> [Task to carry out] Every line of the entries below that mentions "truck" is to be copied out.

══════════════════════════════

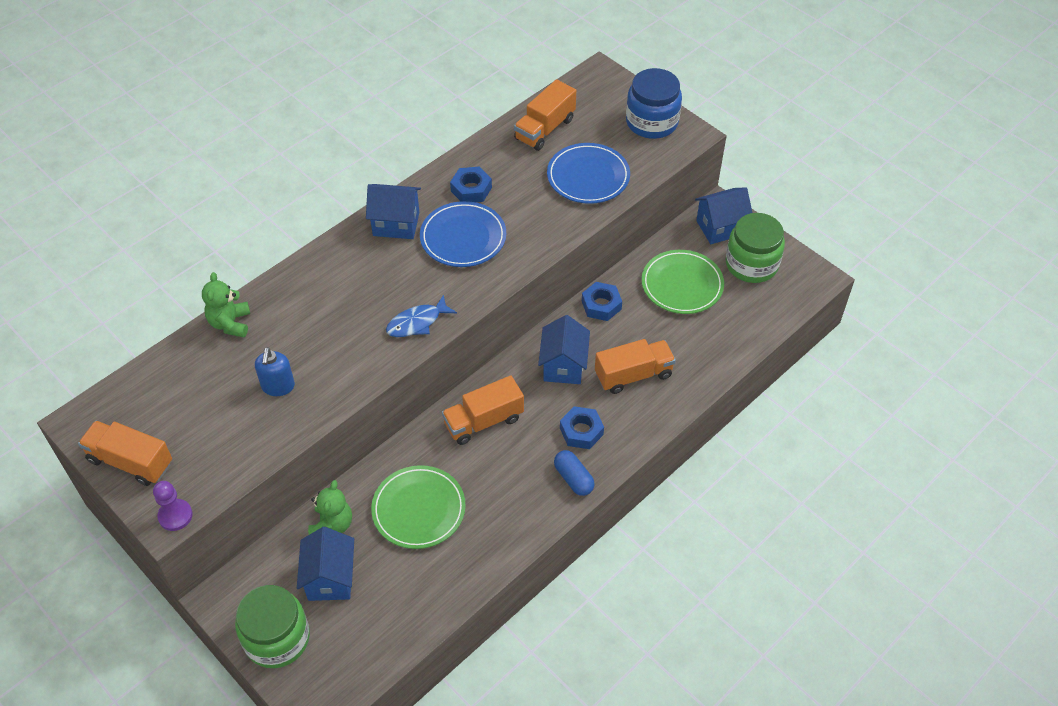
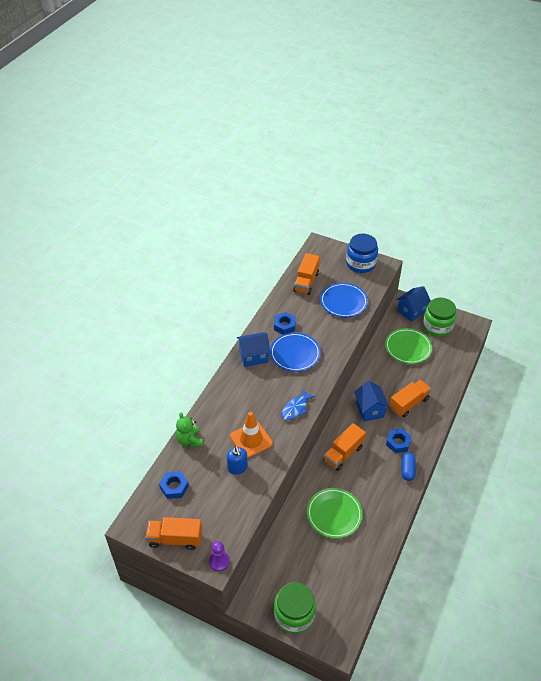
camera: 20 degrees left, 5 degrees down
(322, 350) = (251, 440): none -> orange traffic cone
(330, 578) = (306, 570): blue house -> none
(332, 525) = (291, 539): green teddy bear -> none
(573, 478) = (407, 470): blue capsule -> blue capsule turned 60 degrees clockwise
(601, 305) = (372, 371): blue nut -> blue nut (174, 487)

══════════════════════════════

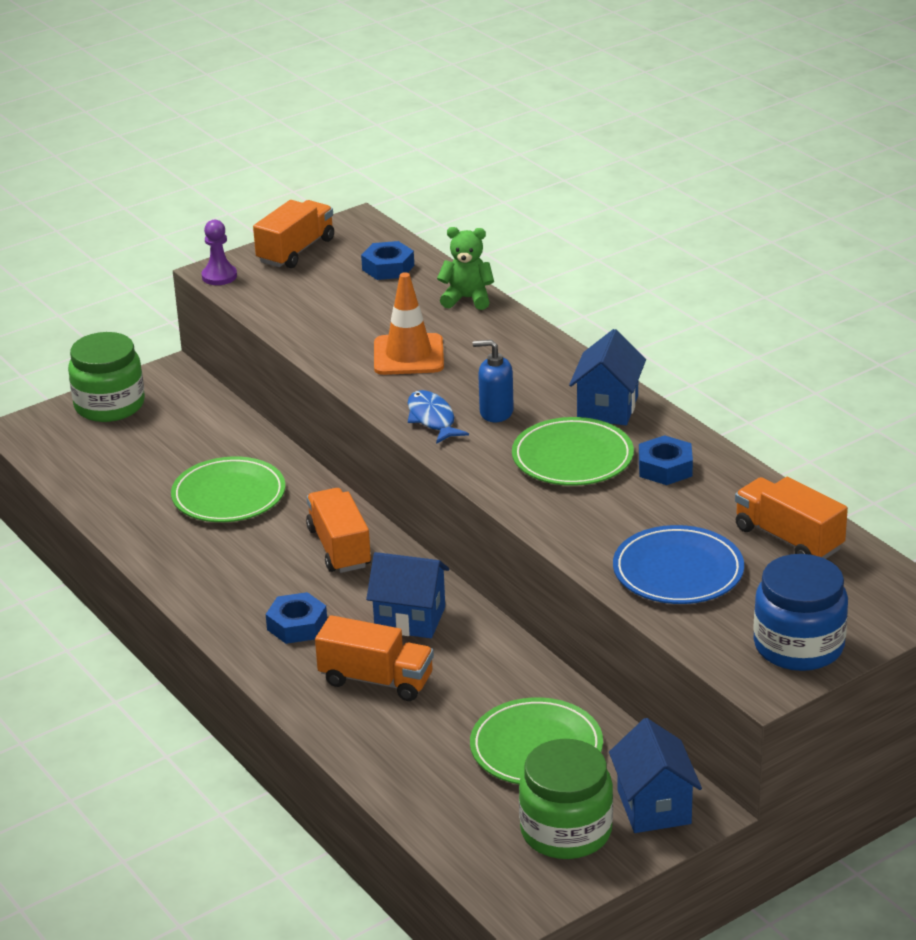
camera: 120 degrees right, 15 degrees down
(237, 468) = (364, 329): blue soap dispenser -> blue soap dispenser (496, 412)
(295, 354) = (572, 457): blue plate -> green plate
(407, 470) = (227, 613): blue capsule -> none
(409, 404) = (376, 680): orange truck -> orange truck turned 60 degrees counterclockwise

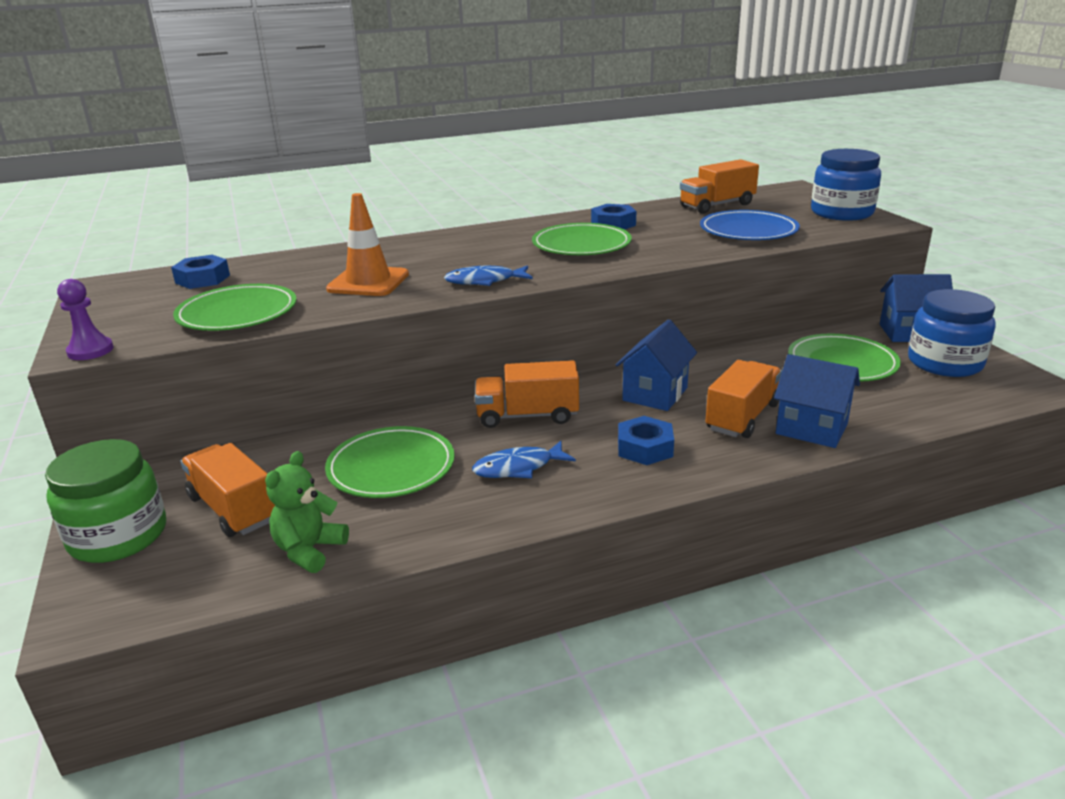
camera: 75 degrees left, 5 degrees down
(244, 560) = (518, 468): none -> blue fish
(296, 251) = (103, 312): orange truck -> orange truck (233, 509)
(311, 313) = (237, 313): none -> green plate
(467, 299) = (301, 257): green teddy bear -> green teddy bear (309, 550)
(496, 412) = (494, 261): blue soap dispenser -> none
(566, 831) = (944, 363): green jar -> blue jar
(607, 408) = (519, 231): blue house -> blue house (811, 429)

══════════════════════════════

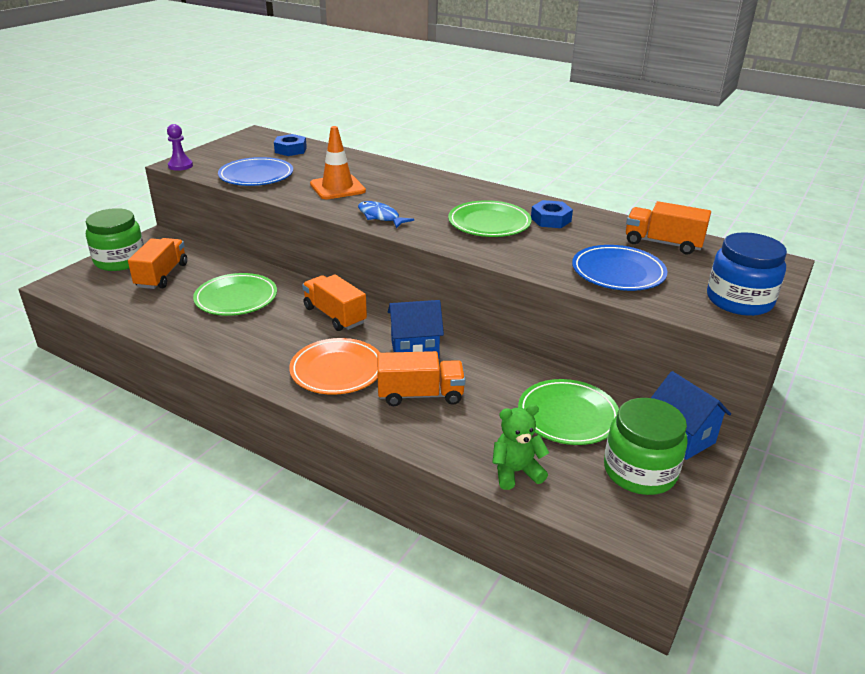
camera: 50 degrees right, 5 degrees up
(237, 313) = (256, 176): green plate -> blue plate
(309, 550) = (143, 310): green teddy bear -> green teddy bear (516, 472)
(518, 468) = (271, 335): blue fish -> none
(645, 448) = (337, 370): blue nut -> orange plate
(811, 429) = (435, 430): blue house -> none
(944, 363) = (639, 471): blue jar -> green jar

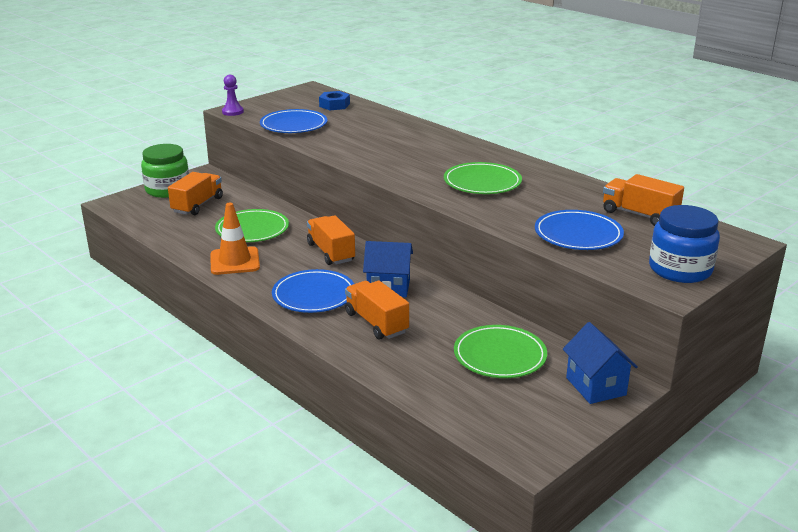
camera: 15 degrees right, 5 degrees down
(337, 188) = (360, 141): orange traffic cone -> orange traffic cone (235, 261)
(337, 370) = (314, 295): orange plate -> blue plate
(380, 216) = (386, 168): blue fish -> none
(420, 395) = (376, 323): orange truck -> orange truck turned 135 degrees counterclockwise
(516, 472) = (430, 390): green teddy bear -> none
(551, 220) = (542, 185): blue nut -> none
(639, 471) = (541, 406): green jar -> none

══════════════════════════════

> [Written solution]
(409, 404) = (376, 680): orange truck -> orange truck turned 60 degrees counterclockwise
(296, 251) = (103, 312): orange truck -> orange truck (233, 509)
(420, 395) = (376, 323): orange truck -> orange truck turned 135 degrees counterclockwise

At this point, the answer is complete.